[Object change descriptions]
*** Block opens ***
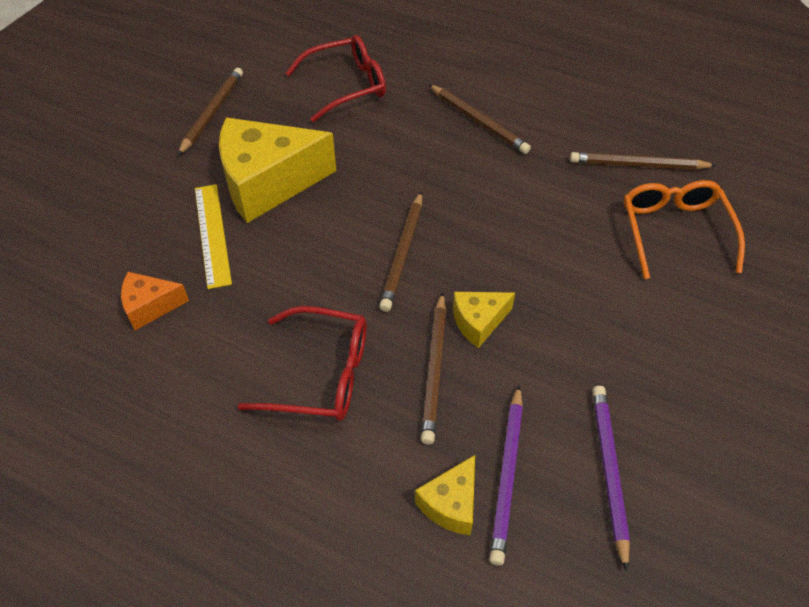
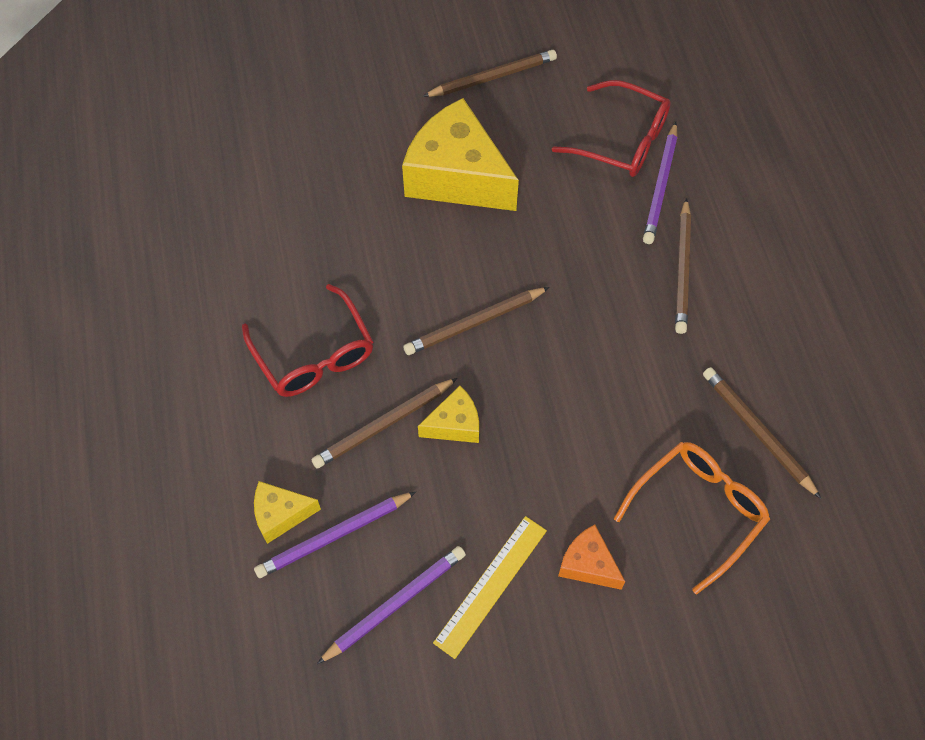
camera: 50 degrees right, 10 degrees up
(150, 306) = (276, 203): orange cheese -> orange cheese (588, 564)
(212, 234) = (372, 184): yellow ruler -> yellow ruler (491, 585)
(403, 91) = (660, 186): none -> purple pencil
(478, 322) = (454, 424): yellow cheese -> yellow cheese turned 135 degrees clockwise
*** Block closes ***
* **Problem details**
Transcribe exactly, and only, the lines that extend from the one containing "(403, 91) = (660, 186): none -> purple pencil" to the end of the records above, inclusive of both.

* **Reply**
(403, 91) = (660, 186): none -> purple pencil
(478, 322) = (454, 424): yellow cheese -> yellow cheese turned 135 degrees clockwise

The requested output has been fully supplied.